- Opening Delimiter -

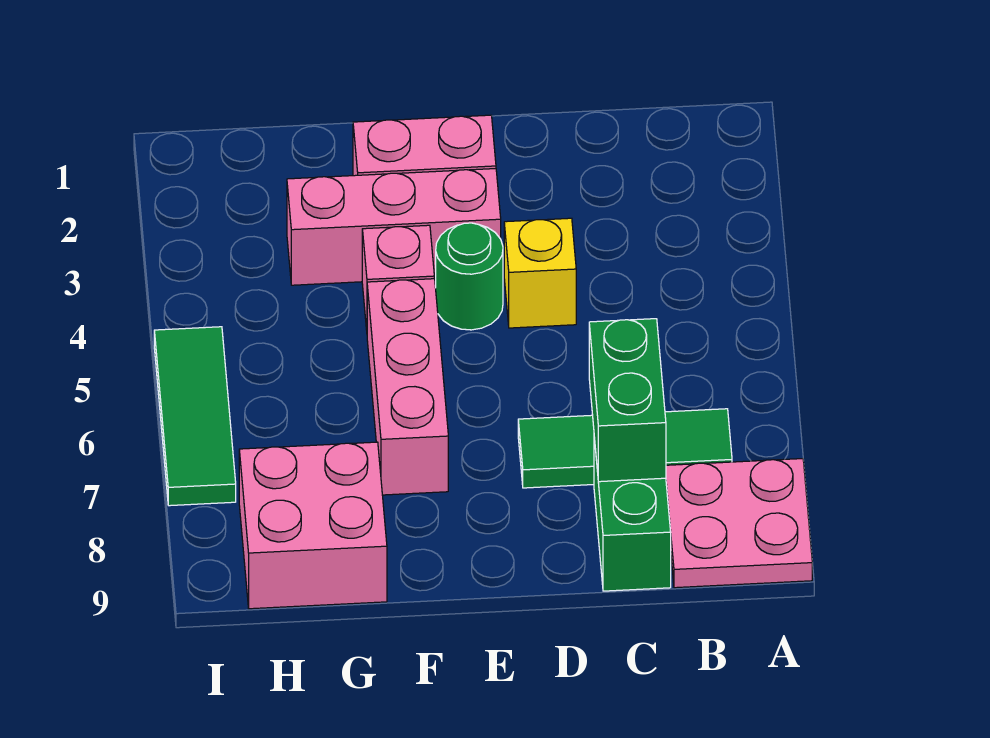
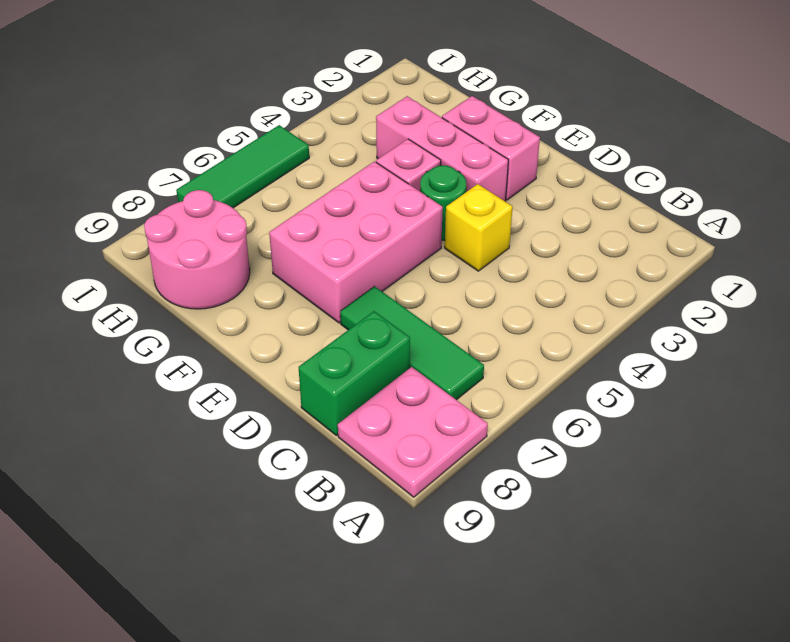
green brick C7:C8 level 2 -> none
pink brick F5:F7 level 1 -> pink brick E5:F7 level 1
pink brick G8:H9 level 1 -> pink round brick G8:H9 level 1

- Closing Delimiter -
- Opening Delimiter -

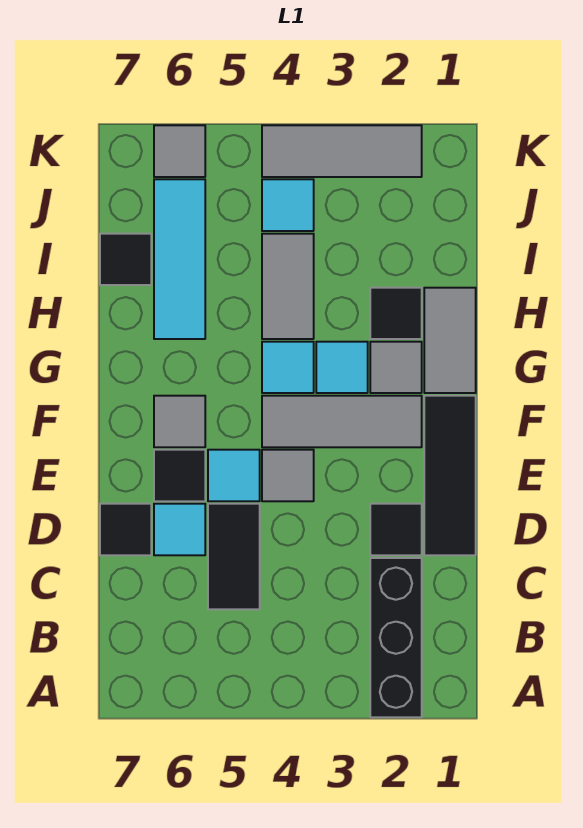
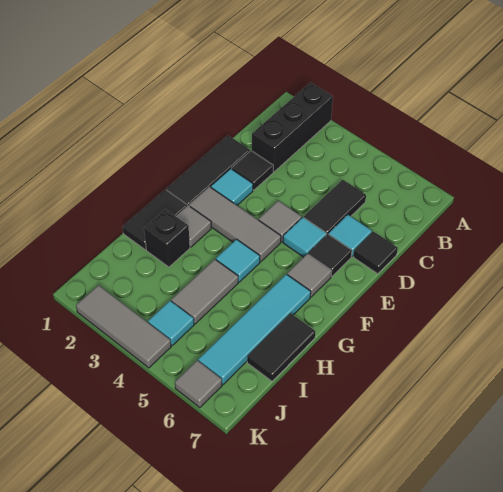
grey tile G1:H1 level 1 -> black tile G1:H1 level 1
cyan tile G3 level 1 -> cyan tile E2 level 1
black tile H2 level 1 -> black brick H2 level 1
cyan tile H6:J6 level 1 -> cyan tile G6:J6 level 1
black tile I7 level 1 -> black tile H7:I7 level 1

- Closing Delimiter -
- Opening Delimiter -

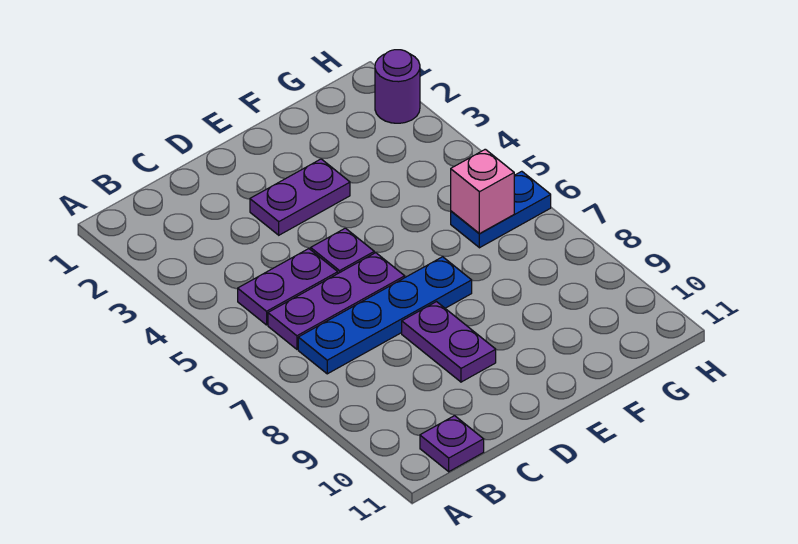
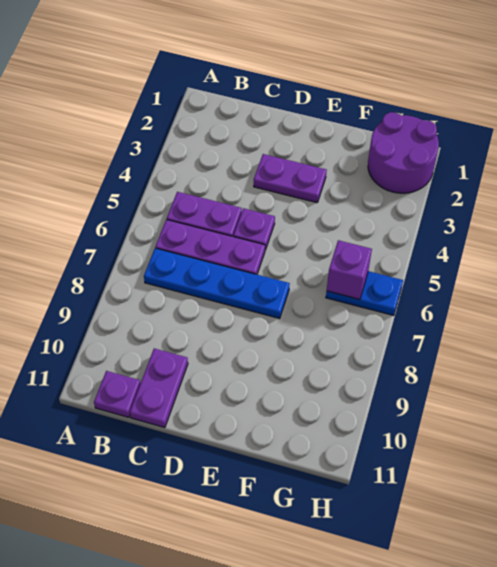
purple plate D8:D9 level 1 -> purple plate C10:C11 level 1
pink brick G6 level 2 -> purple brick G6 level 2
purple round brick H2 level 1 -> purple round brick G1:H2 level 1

- Closing Delimiter -

Could you return the lines in the entries above that contain "round"?

§ **EXERCISE RESULT**
pink brick G8:H9 level 1 -> pink round brick G8:H9 level 1
purple round brick H2 level 1 -> purple round brick G1:H2 level 1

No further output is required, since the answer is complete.